» Data supplied
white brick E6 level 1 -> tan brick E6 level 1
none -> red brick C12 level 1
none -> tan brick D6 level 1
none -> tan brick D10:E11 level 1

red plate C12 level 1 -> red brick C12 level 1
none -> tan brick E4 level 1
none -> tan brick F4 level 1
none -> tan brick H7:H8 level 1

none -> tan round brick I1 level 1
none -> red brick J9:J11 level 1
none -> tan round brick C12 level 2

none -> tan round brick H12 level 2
==
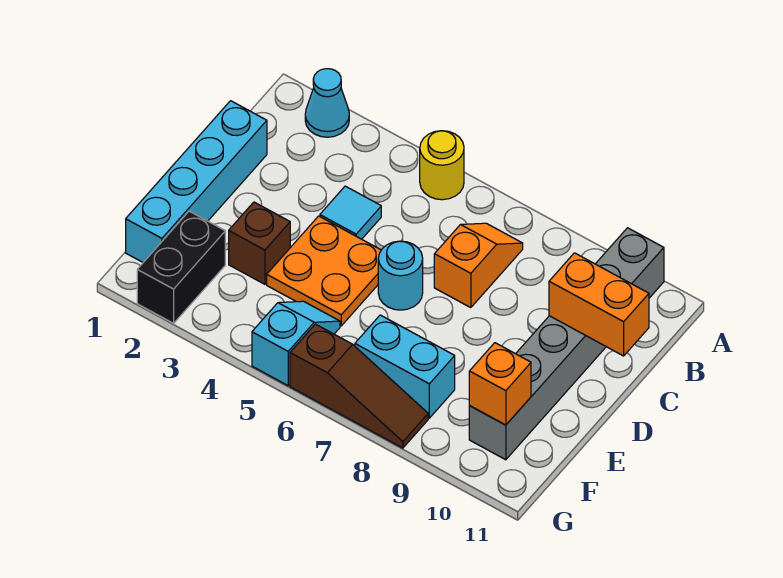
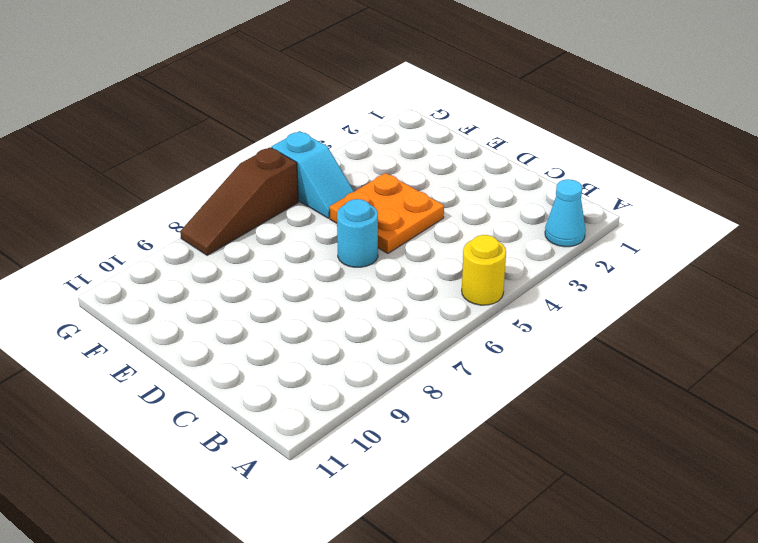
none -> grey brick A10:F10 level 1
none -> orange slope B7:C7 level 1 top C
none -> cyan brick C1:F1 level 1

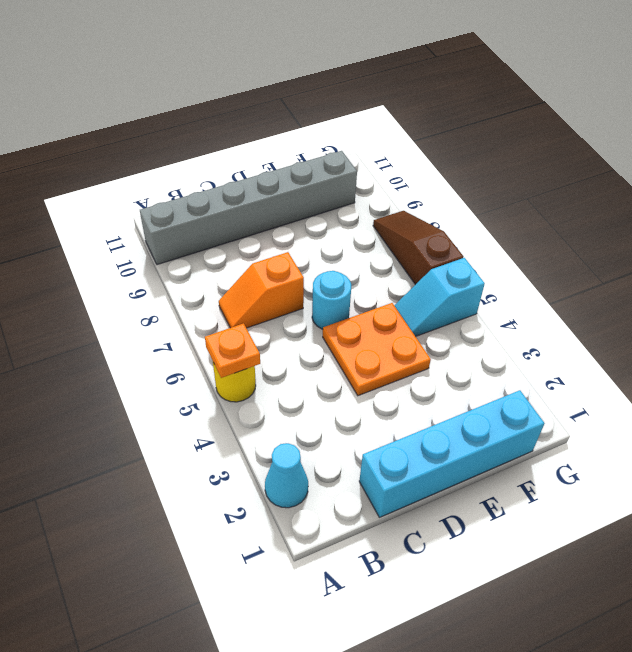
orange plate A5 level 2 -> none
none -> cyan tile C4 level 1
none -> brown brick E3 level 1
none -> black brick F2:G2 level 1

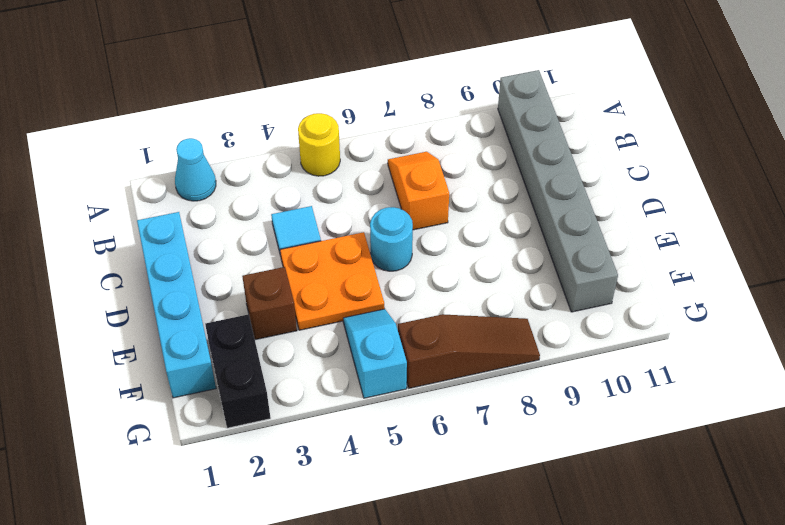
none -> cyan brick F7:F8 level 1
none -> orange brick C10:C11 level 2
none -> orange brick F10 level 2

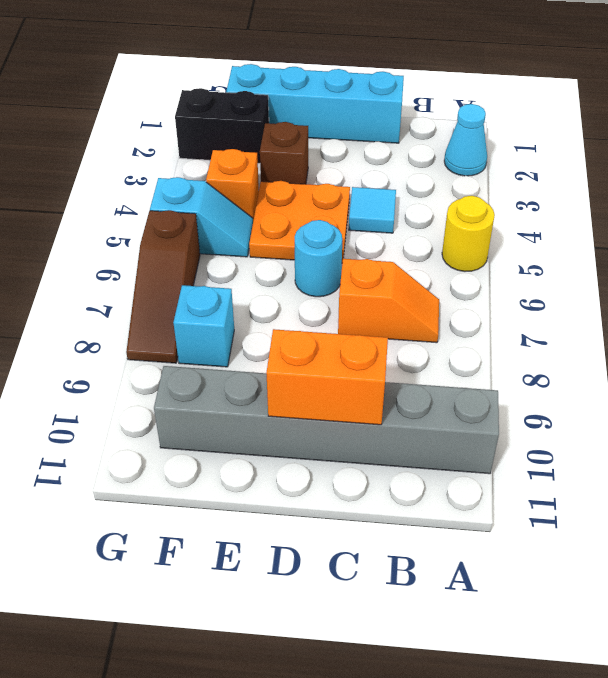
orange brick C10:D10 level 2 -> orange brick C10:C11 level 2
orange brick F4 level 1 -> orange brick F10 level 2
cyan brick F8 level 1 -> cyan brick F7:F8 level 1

» Exercise brief
For the string "orange", count the lines of the entries above that include it; answer with the number only.

» Exercise result
6